_Your instructions_
Each line below that includes the word "turquoise" is to be reported.

==========

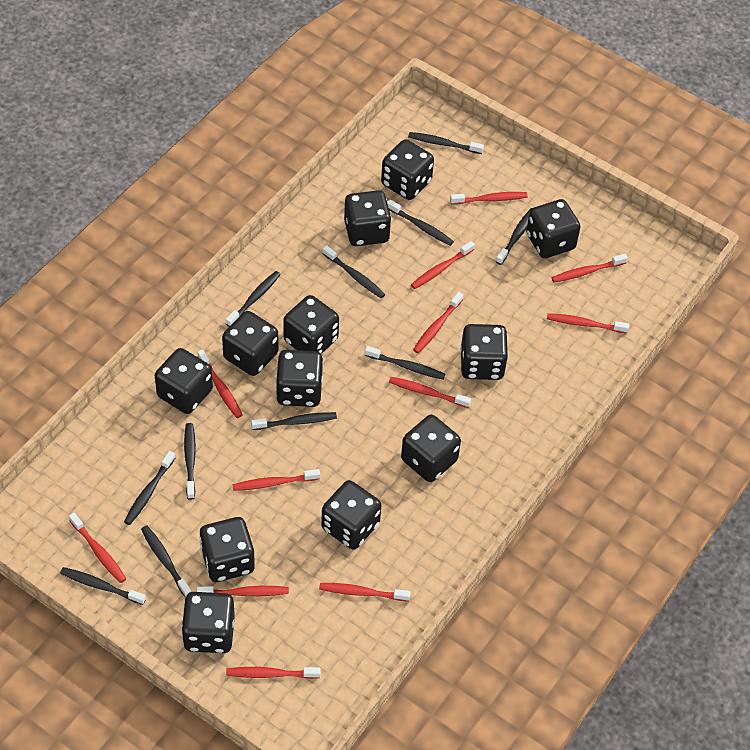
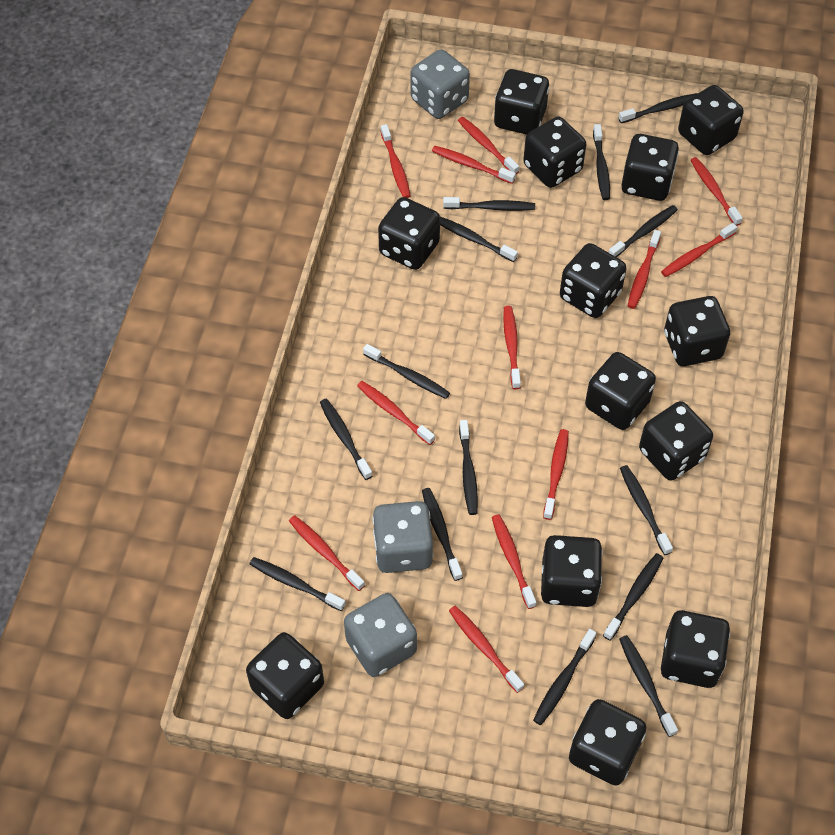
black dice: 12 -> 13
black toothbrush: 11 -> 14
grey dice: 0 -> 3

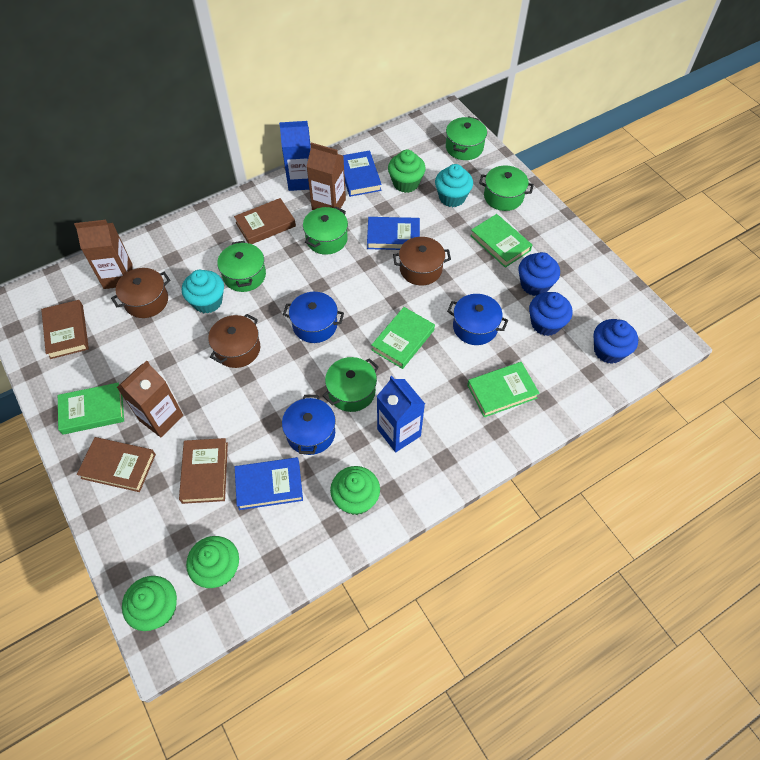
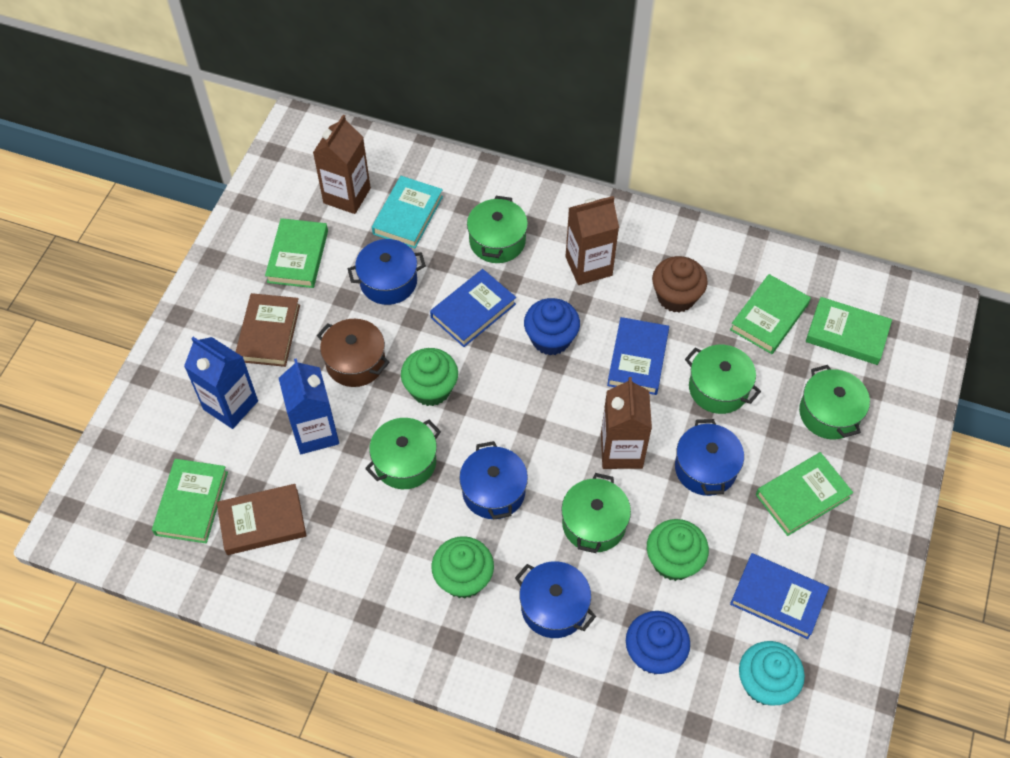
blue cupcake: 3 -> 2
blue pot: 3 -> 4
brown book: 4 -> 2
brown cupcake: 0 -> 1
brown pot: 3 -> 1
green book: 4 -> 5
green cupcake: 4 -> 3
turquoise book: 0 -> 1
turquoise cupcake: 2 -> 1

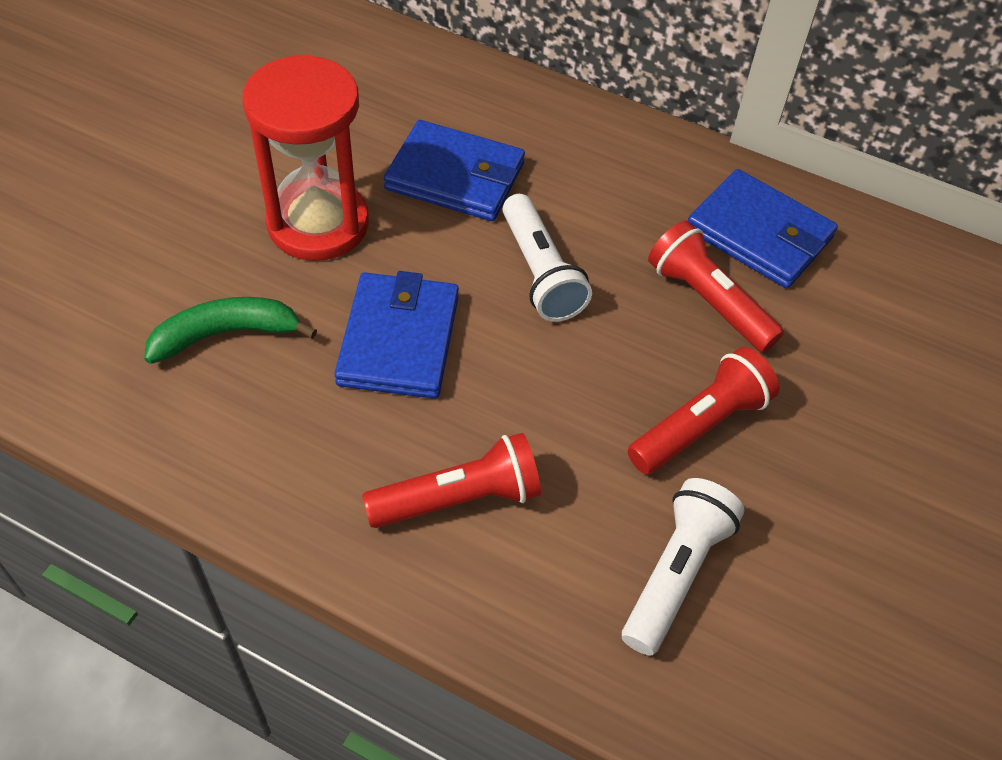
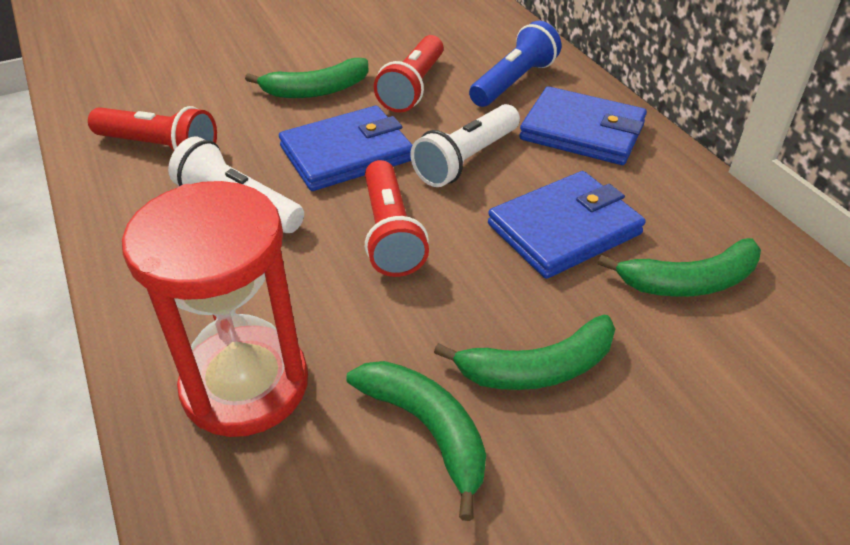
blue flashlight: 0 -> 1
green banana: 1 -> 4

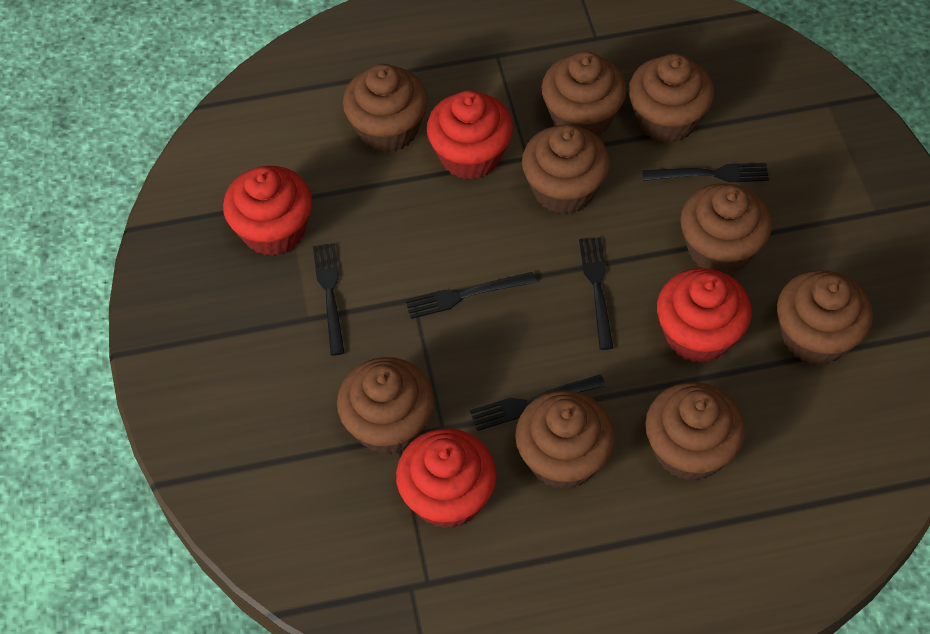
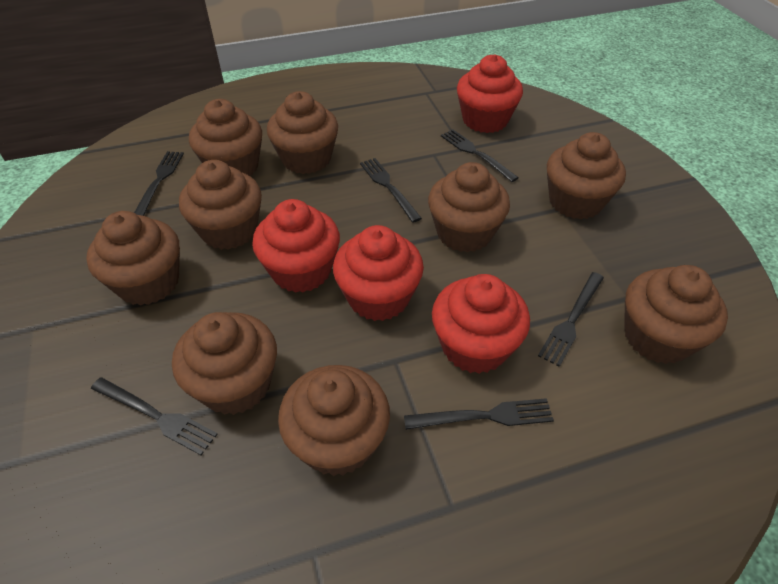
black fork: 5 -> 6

==========

_Solution below_
turquoise book: 0 -> 1
turquoise cupcake: 2 -> 1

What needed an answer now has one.